#### Exercise brief:
Set down the lines of the data exactly, starting at the first and stopping after the line containing "U4 pin DI: SCK -> MOSI".

#### Data for review:
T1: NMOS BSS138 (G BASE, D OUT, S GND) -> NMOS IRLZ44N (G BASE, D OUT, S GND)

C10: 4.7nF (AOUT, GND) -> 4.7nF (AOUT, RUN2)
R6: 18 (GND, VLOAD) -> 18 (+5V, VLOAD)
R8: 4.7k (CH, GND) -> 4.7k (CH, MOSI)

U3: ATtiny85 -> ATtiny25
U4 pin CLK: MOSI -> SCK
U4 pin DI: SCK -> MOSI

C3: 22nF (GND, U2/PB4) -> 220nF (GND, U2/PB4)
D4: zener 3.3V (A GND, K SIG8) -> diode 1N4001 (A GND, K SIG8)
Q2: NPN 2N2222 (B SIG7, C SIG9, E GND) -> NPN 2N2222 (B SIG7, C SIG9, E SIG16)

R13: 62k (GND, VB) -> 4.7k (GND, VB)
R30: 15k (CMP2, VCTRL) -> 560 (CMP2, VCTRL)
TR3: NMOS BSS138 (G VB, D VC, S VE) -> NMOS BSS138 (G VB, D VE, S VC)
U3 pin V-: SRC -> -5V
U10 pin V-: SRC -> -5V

#### Solution to this problem:
T1: NMOS BSS138 (G BASE, D OUT, S GND) -> NMOS IRLZ44N (G BASE, D OUT, S GND)

C10: 4.7nF (AOUT, GND) -> 4.7nF (AOUT, RUN2)
R6: 18 (GND, VLOAD) -> 18 (+5V, VLOAD)
R8: 4.7k (CH, GND) -> 4.7k (CH, MOSI)

U3: ATtiny85 -> ATtiny25
U4 pin CLK: MOSI -> SCK
U4 pin DI: SCK -> MOSI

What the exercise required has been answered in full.